#### Dataset ####

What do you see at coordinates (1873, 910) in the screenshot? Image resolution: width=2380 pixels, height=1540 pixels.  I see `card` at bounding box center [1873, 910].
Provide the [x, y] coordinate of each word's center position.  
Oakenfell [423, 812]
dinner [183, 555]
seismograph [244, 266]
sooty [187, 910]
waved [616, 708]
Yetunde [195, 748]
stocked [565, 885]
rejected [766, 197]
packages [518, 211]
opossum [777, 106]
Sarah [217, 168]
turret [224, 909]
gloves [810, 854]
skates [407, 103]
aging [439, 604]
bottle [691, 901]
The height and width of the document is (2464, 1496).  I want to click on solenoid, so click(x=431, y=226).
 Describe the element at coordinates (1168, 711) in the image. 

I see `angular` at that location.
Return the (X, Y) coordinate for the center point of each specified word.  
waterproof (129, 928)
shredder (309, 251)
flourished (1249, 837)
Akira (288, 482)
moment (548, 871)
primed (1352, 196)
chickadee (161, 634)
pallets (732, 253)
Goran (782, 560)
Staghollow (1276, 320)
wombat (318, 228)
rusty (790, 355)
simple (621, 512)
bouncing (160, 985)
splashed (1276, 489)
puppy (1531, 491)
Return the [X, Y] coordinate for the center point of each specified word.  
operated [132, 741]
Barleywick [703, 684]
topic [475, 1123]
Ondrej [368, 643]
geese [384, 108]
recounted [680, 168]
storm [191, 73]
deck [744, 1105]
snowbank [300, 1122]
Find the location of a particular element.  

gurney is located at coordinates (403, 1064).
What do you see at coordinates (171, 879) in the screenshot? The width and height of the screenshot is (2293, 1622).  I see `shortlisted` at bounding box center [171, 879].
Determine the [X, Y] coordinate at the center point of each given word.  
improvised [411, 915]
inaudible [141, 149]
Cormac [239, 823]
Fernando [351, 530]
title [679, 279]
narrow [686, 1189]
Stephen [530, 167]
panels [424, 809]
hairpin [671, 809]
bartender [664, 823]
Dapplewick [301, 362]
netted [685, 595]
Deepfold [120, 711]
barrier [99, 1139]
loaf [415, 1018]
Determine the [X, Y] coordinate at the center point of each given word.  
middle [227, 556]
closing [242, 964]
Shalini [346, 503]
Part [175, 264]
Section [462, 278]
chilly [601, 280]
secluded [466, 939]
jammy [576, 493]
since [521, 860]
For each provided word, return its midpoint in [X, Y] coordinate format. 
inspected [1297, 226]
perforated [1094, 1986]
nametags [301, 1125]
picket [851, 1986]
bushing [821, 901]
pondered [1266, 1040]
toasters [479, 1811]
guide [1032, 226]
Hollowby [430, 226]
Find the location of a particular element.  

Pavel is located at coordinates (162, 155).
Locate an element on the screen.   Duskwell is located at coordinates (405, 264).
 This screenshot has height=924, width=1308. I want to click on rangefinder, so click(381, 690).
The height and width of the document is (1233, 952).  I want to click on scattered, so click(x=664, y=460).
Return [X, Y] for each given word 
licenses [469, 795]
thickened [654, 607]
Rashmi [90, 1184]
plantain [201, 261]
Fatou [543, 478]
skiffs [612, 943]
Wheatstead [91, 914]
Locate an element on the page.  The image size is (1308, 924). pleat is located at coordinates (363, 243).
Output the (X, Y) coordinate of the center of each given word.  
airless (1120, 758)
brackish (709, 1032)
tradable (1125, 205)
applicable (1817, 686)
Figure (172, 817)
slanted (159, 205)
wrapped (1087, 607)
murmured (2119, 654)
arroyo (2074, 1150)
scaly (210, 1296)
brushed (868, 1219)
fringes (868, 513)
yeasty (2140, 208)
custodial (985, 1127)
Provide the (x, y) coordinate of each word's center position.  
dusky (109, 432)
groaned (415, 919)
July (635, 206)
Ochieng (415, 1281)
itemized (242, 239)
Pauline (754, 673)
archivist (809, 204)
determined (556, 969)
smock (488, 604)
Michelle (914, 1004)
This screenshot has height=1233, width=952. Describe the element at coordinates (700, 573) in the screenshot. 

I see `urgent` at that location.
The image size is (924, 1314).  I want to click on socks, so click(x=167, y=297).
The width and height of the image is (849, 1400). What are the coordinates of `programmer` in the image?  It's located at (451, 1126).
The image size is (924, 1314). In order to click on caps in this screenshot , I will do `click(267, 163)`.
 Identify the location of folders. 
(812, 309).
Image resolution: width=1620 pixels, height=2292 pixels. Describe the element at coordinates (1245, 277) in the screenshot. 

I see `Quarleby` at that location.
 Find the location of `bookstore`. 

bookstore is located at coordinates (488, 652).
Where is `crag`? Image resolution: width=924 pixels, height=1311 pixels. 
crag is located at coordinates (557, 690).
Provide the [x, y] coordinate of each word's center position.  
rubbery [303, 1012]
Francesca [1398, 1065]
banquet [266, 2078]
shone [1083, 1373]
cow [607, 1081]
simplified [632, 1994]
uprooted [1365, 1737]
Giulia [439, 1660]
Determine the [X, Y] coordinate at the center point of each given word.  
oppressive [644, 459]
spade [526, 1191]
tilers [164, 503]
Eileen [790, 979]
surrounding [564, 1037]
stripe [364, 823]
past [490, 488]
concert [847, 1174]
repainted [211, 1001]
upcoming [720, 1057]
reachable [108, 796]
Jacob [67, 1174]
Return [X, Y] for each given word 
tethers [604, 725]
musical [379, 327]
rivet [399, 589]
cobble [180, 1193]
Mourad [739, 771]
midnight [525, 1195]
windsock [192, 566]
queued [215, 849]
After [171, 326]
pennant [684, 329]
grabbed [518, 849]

####

=== Instructions for the task ===
Render every one of the rows above as a JSON list of strings, with one string per line and blank lines omitted.

=== Exercise answer ===
[
  "What do you see at coordinates (1873, 910) in the screenshot? Image resolution: width=2380 pixels, height=1540 pixels.  I see `card` at bounding box center [1873, 910].",
  "Provide the [x, y] coordinate of each word's center position.  ",
  "Oakenfell [423, 812]",
  "dinner [183, 555]",
  "seismograph [244, 266]",
  "sooty [187, 910]",
  "waved [616, 708]",
  "Yetunde [195, 748]",
  "stocked [565, 885]",
  "rejected [766, 197]",
  "packages [518, 211]",
  "opossum [777, 106]",
  "Sarah [217, 168]",
  "turret [224, 909]",
  "gloves [810, 854]",
  "skates [407, 103]",
  "aging [439, 604]",
  "bottle [691, 901]",
  "The height and width of the document is (2464, 1496).  I want to click on solenoid, so click(x=431, y=226).",
  " Describe the element at coordinates (1168, 711) in the image. ",
  "I see `angular` at that location.",
  "Return the (X, Y) coordinate for the center point of each specified word.  ",
  "waterproof (129, 928)",
  "shredder (309, 251)",
  "flourished (1249, 837)",
  "Akira (288, 482)",
  "moment (548, 871)",
  "primed (1352, 196)",
  "chickadee (161, 634)",
  "pallets (732, 253)",
  "Goran (782, 560)",
  "Staghollow (1276, 320)",
  "wombat (318, 228)",
  "rusty (790, 355)",
  "simple (621, 512)",
  "bouncing (160, 985)",
  "splashed (1276, 489)",
  "puppy (1531, 491)",
  "Return the [X, Y] coordinate for the center point of each specified word.  ",
  "operated [132, 741]",
  "Barleywick [703, 684]",
  "topic [475, 1123]",
  "Ondrej [368, 643]",
  "geese [384, 108]",
  "recounted [680, 168]",
  "storm [191, 73]",
  "deck [744, 1105]",
  "snowbank [300, 1122]",
  "Find the location of a particular element.  ",
  "gurney is located at coordinates (403, 1064).",
  "What do you see at coordinates (171, 879) in the screenshot? The width and height of the screenshot is (2293, 1622).  I see `shortlisted` at bounding box center [171, 879].",
  "Determine the [X, Y] coordinate at the center point of each given word.  ",
  "improvised [411, 915]",
  "inaudible [141, 149]",
  "Cormac [239, 823]",
  "Fernando [351, 530]",
  "title [679, 279]",
  "narrow [686, 1189]",
  "Stephen [530, 167]",
  "panels [424, 809]",
  "hairpin [671, 809]",
  "bartender [664, 823]",
  "Dapplewick [301, 362]",
  "netted [685, 595]",
  "Deepfold [120, 711]",
  "barrier [99, 1139]",
  "loaf [415, 1018]",
  "Determine the [X, Y] coordinate at the center point of each given word.  ",
  "middle [227, 556]",
  "closing [242, 964]",
  "Shalini [346, 503]",
  "Part [175, 264]",
  "Section [462, 278]",
  "chilly [601, 280]",
  "secluded [466, 939]",
  "jammy [576, 493]",
  "since [521, 860]",
  "For each provided word, return its midpoint in [X, Y] coordinate format. ",
  "inspected [1297, 226]",
  "perforated [1094, 1986]",
  "nametags [301, 1125]",
  "picket [851, 1986]",
  "bushing [821, 901]",
  "pondered [1266, 1040]",
  "toasters [479, 1811]",
  "guide [1032, 226]",
  "Hollowby [430, 226]",
  "Find the location of a particular element.  ",
  "Pavel is located at coordinates (162, 155).",
  "Locate an element on the screen.   Duskwell is located at coordinates (405, 264).",
  " This screenshot has height=924, width=1308. I want to click on rangefinder, so click(381, 690).",
  "The height and width of the document is (1233, 952).  I want to click on scattered, so click(x=664, y=460).",
  "Return [X, Y] for each given word ",
  "licenses [469, 795]",
  "thickened [654, 607]",
  "Rashmi [90, 1184]",
  "plantain [201, 261]",
  "Fatou [543, 478]",
  "skiffs [612, 943]",
  "Wheatstead [91, 914]",
  "Locate an element on the page.  The image size is (1308, 924). pleat is located at coordinates (363, 243).",
  "Output the (X, Y) coordinate of the center of each given word.  ",
  "airless (1120, 758)",
  "brackish (709, 1032)",
  "tradable (1125, 205)",
  "applicable (1817, 686)",
  "Figure (172, 817)",
  "slanted (159, 205)",
  "wrapped (1087, 607)",
  "murmured (2119, 654)",
  "arroyo (2074, 1150)",
  "scaly (210, 1296)",
  "brushed (868, 1219)",
  "fringes (868, 513)",
  "yeasty (2140, 208)",
  "custodial (985, 1127)",
  "Provide the (x, y) coordinate of each word's center position.  ",
  "dusky (109, 432)",
  "groaned (415, 919)",
  "July (635, 206)",
  "Ochieng (415, 1281)",
  "itemized (242, 239)",
  "Pauline (754, 673)",
  "archivist (809, 204)",
  "determined (556, 969)",
  "smock (488, 604)",
  "Michelle (914, 1004)",
  "This screenshot has height=1233, width=952. Describe the element at coordinates (700, 573) in the screenshot. ",
  "I see `urgent` at that location.",
  "The image size is (924, 1314).  I want to click on socks, so click(x=167, y=297).",
  "The width and height of the image is (849, 1400). What are the coordinates of `programmer` in the image?  It's located at (451, 1126).",
  "The image size is (924, 1314). In order to click on caps in this screenshot , I will do `click(267, 163)`.",
  " Identify the location of folders. ",
  "(812, 309).",
  "Image resolution: width=1620 pixels, height=2292 pixels. Describe the element at coordinates (1245, 277) in the screenshot. ",
  "I see `Quarleby` at that location.",
  " Find the location of `bookstore`. ",
  "bookstore is located at coordinates (488, 652).",
  "Where is `crag`? Image resolution: width=924 pixels, height=1311 pixels. ",
  "crag is located at coordinates (557, 690).",
  "Provide the [x, y] coordinate of each word's center position.  ",
  "rubbery [303, 1012]",
  "Francesca [1398, 1065]",
  "banquet [266, 2078]",
  "shone [1083, 1373]",
  "cow [607, 1081]",
  "simplified [632, 1994]",
  "uprooted [1365, 1737]",
  "Giulia [439, 1660]",
  "Determine the [X, Y] coordinate at the center point of each given word.  ",
  "oppressive [644, 459]",
  "spade [526, 1191]",
  "tilers [164, 503]",
  "Eileen [790, 979]",
  "surrounding [564, 1037]",
  "stripe [364, 823]",
  "past [490, 488]",
  "concert [847, 1174]",
  "repainted [211, 1001]",
  "upcoming [720, 1057]",
  "reachable [108, 796]",
  "Jacob [67, 1174]",
  "Return [X, Y] for each given word ",
  "tethers [604, 725]",
  "musical [379, 327]",
  "rivet [399, 589]",
  "cobble [180, 1193]",
  "Mourad [739, 771]",
  "midnight [525, 1195]",
  "windsock [192, 566]",
  "queued [215, 849]",
  "After [171, 326]",
  "pennant [684, 329]",
  "grabbed [518, 849]"
]